■ Exercise data
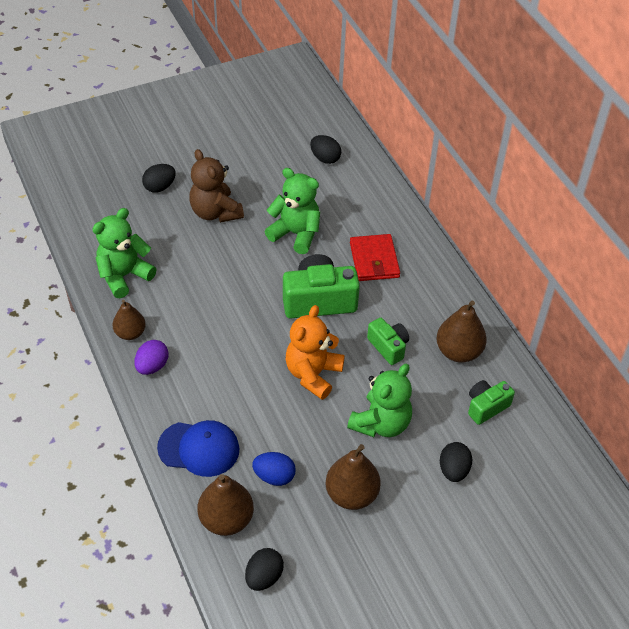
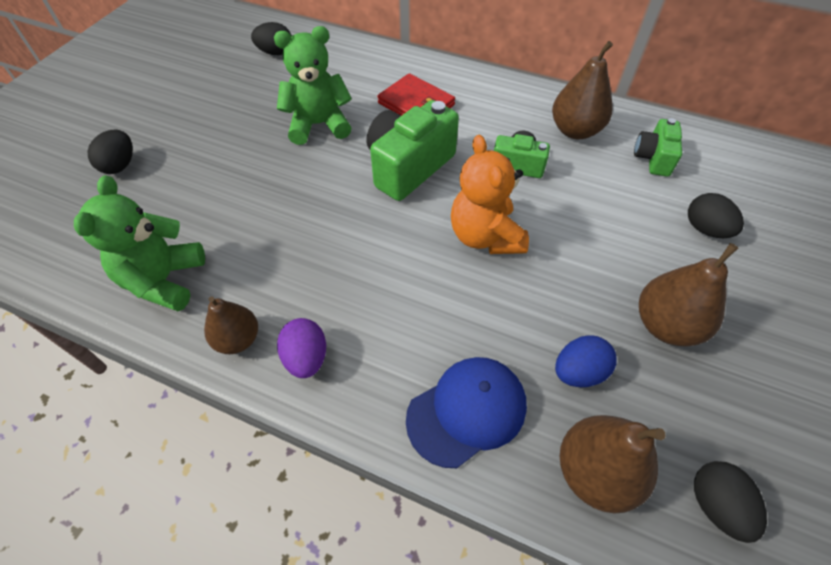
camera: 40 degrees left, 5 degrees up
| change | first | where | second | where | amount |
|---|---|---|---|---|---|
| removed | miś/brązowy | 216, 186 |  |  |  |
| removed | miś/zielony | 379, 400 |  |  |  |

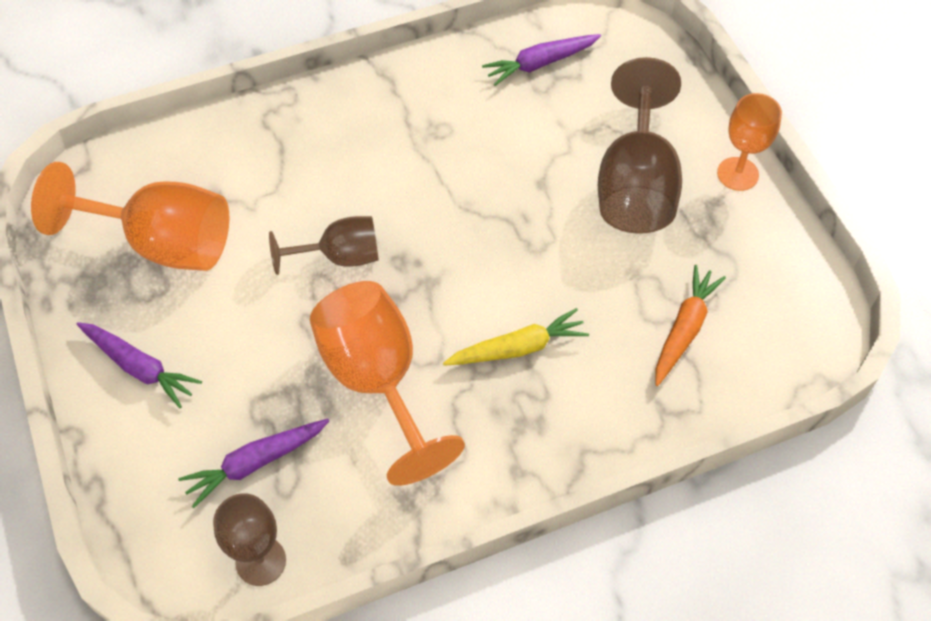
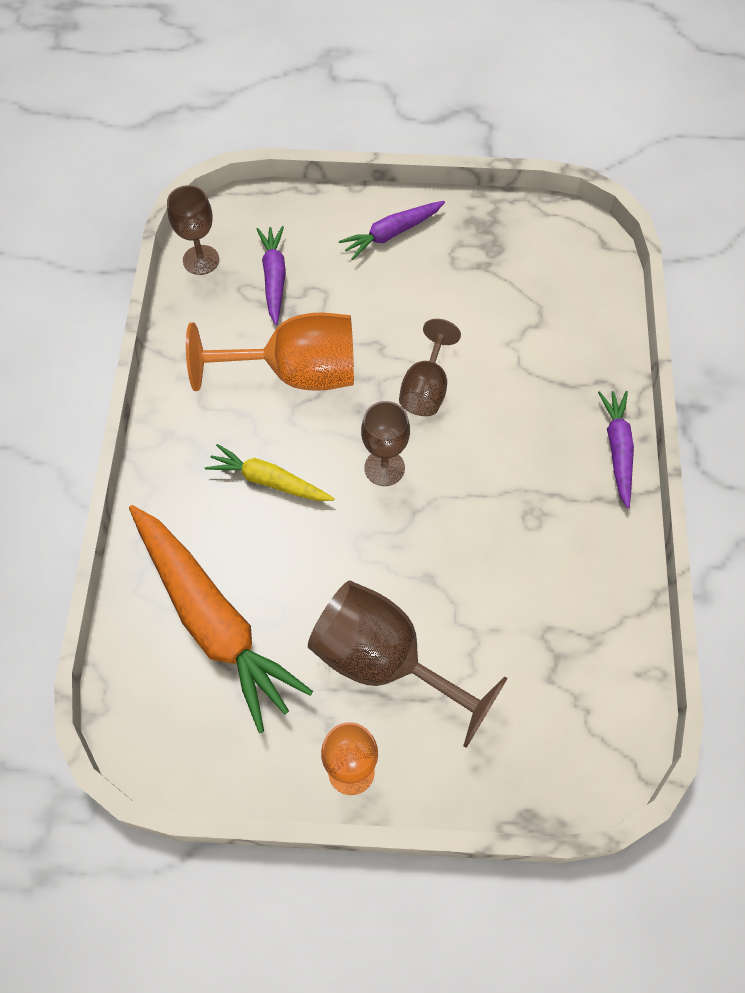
camera: 115 degrees right, 5 degrees up
| change | first | where | second | where | amount |
|---|---|---|---|---|---|
| resized | marchewka/pomarańczowy | 691, 325 |  | 221, 619 | x1.92 |
| turned | marchewka/żółty | 516, 337 |  | 270, 472 | 105 degrees clockwise |
| added |  |  | kielich/brązowy | 385, 443 |  |
| moved | marchewka/fioletowy | 541, 60 |  | 616, 450 |  |
| removed | kielich/pomarańczowy | 130, 216 |  |  |  |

■ Work request
Return each line of the material exactly as written; exclude the pictures.

■ Solution to the problem
camera: 40 degrees left, 5 degrees up
| change | first | where | second | where | amount |
|---|---|---|---|---|---|
| removed | miś/brązowy | 216, 186 |  |  |  |
| removed | miś/zielony | 379, 400 |  |  |  |

camera: 115 degrees right, 5 degrees up
| change | first | where | second | where | amount |
|---|---|---|---|---|---|
| resized | marchewka/pomarańczowy | 691, 325 |  | 221, 619 | x1.92 |
| turned | marchewka/żółty | 516, 337 |  | 270, 472 | 105 degrees clockwise |
| added |  |  | kielich/brązowy | 385, 443 |  |
| moved | marchewka/fioletowy | 541, 60 |  | 616, 450 |  |
| removed | kielich/pomarańczowy | 130, 216 |  |  |  |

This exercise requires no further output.